TRY IT -> Each record that follows is to be transcribed exactly, excluding its images.

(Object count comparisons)
*-*-*

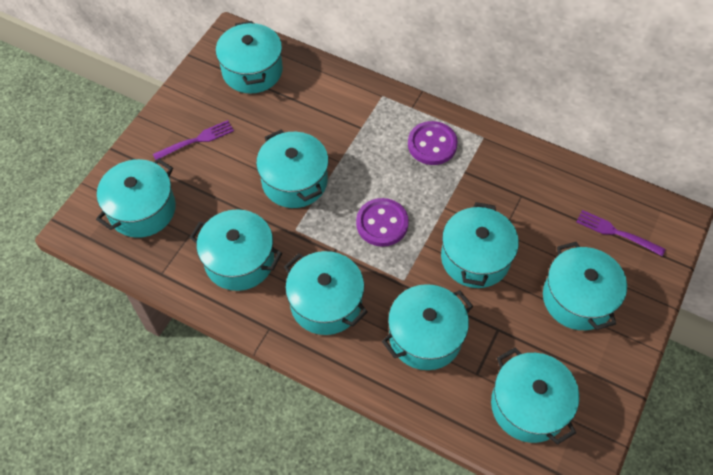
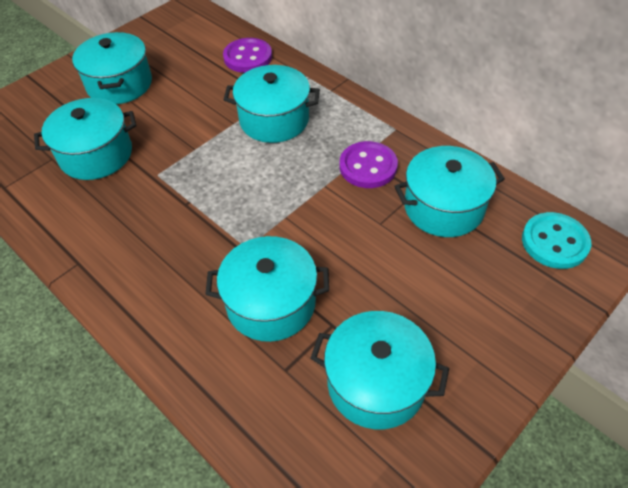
purple fork: [153,120,234,160] [576,210,666,256] = 2 -> none = 0
turquoise button: none = 0 -> [522,212,591,269] = 1
turquoise pot: [96,158,176,238] [190,209,282,291] [216,21,283,93] [256,129,329,208] [284,251,367,335] [382,284,473,370] [441,202,519,288] [491,348,579,445] [543,242,627,330] = 9 -> [34,98,136,180] [72,32,152,104] [205,236,329,342] [223,65,320,143] [310,311,449,429] [394,146,505,237] = 6

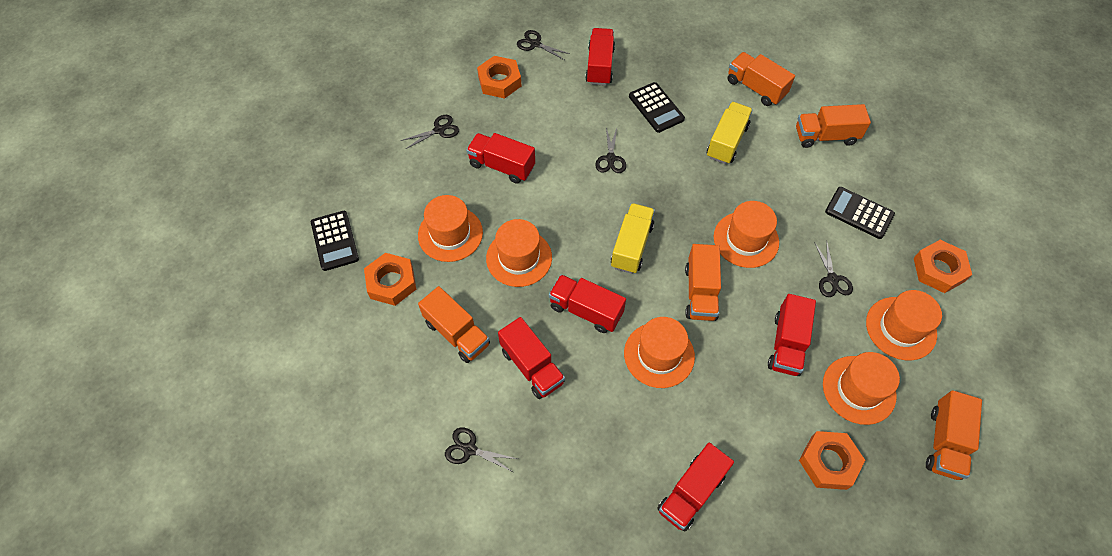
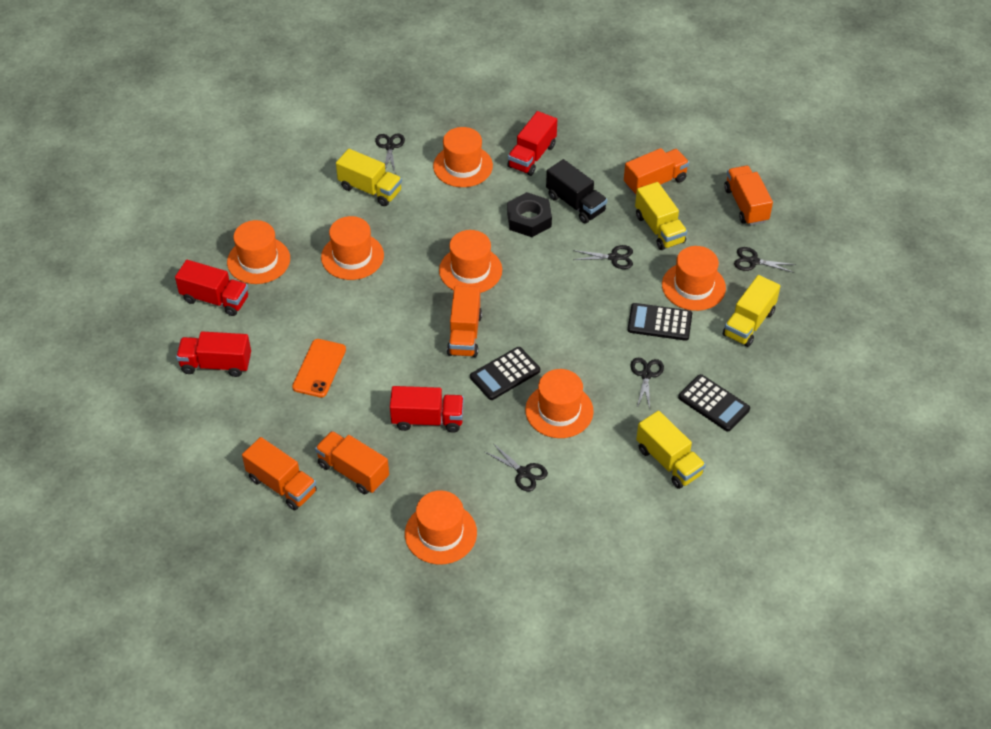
black nut: none = 0 -> [507,192,552,237] = 1
black truck: none = 0 -> [546,159,607,224] = 1
orange hat: [418,195,483,262] [486,219,552,287] [624,317,695,388] [714,201,779,268] [823,352,900,425] [866,290,942,360] = 6 -> [227,220,290,284] [321,216,384,280] [405,490,477,565] [433,127,493,187] [439,230,502,293] [525,369,594,438] [662,246,726,311] = 7
orange nut: [364,253,416,306] [477,56,521,99] [799,431,865,490] [914,240,972,293] = 4 -> none = 0
orange phone: none = 0 -> [292,339,346,398] = 1
red truck: [466,133,535,184] [498,317,565,399] [549,275,626,333] [585,28,615,86] [657,443,734,531] [768,294,816,376] = 6 -> [175,260,248,316] [176,331,251,377] [390,386,464,433] [508,111,557,176] = 4
yellow truck: [611,203,655,274] [707,102,753,164] = 2 -> [336,149,402,206] [635,182,687,250] [636,411,706,489] [723,275,780,347] = 4

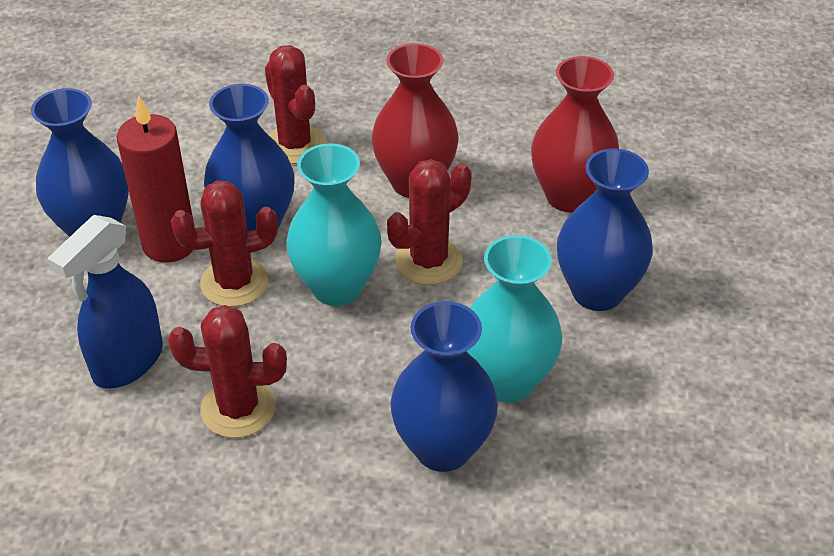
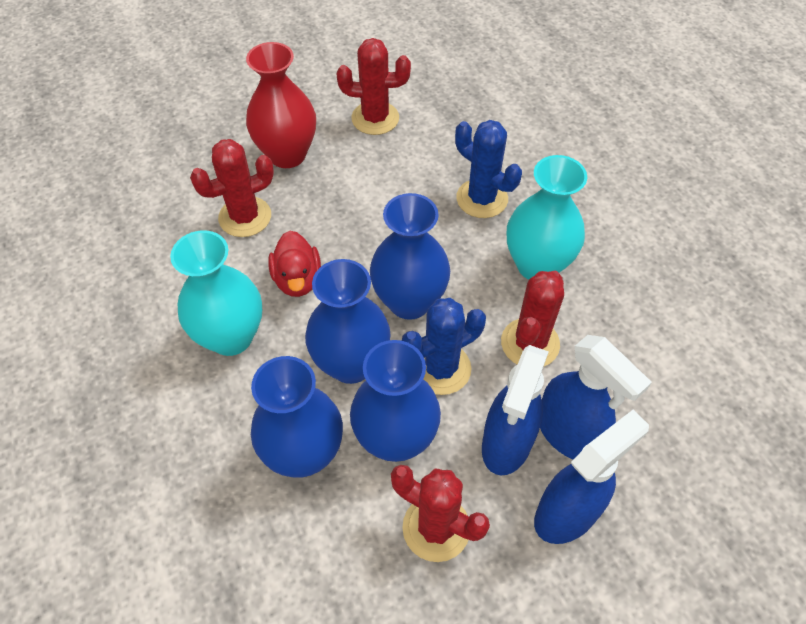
blue cactus: none = 0 -> [402,298,486,395] [455,120,522,218] = 2
blue spray bottle: [47,215,163,389] = 1 -> [482,345,549,475] [534,410,649,544] [540,335,652,460] = 3
red candle: [117,96,194,263] = 1 -> none = 0
red duck: none = 0 -> [268,231,321,297] = 1
red vase: [372,43,459,198] [531,56,619,212] = 2 -> [246,42,316,168] = 1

*-*-*

RESPONSE BELOW ->
purple fork: [153,120,234,160] [576,210,666,256] = 2 -> none = 0
turquoise button: none = 0 -> [522,212,591,269] = 1
turquoise pot: [96,158,176,238] [190,209,282,291] [216,21,283,93] [256,129,329,208] [284,251,367,335] [382,284,473,370] [441,202,519,288] [491,348,579,445] [543,242,627,330] = 9 -> [34,98,136,180] [72,32,152,104] [205,236,329,342] [223,65,320,143] [310,311,449,429] [394,146,505,237] = 6

black nut: none = 0 -> [507,192,552,237] = 1
black truck: none = 0 -> [546,159,607,224] = 1
orange hat: [418,195,483,262] [486,219,552,287] [624,317,695,388] [714,201,779,268] [823,352,900,425] [866,290,942,360] = 6 -> [227,220,290,284] [321,216,384,280] [405,490,477,565] [433,127,493,187] [439,230,502,293] [525,369,594,438] [662,246,726,311] = 7
orange nut: [364,253,416,306] [477,56,521,99] [799,431,865,490] [914,240,972,293] = 4 -> none = 0
orange phone: none = 0 -> [292,339,346,398] = 1
red truck: [466,133,535,184] [498,317,565,399] [549,275,626,333] [585,28,615,86] [657,443,734,531] [768,294,816,376] = 6 -> [175,260,248,316] [176,331,251,377] [390,386,464,433] [508,111,557,176] = 4
yellow truck: [611,203,655,274] [707,102,753,164] = 2 -> [336,149,402,206] [635,182,687,250] [636,411,706,489] [723,275,780,347] = 4

blue cactus: none = 0 -> [402,298,486,395] [455,120,522,218] = 2
blue spray bottle: [47,215,163,389] = 1 -> [482,345,549,475] [534,410,649,544] [540,335,652,460] = 3
red candle: [117,96,194,263] = 1 -> none = 0
red duck: none = 0 -> [268,231,321,297] = 1
red vase: [372,43,459,198] [531,56,619,212] = 2 -> [246,42,316,168] = 1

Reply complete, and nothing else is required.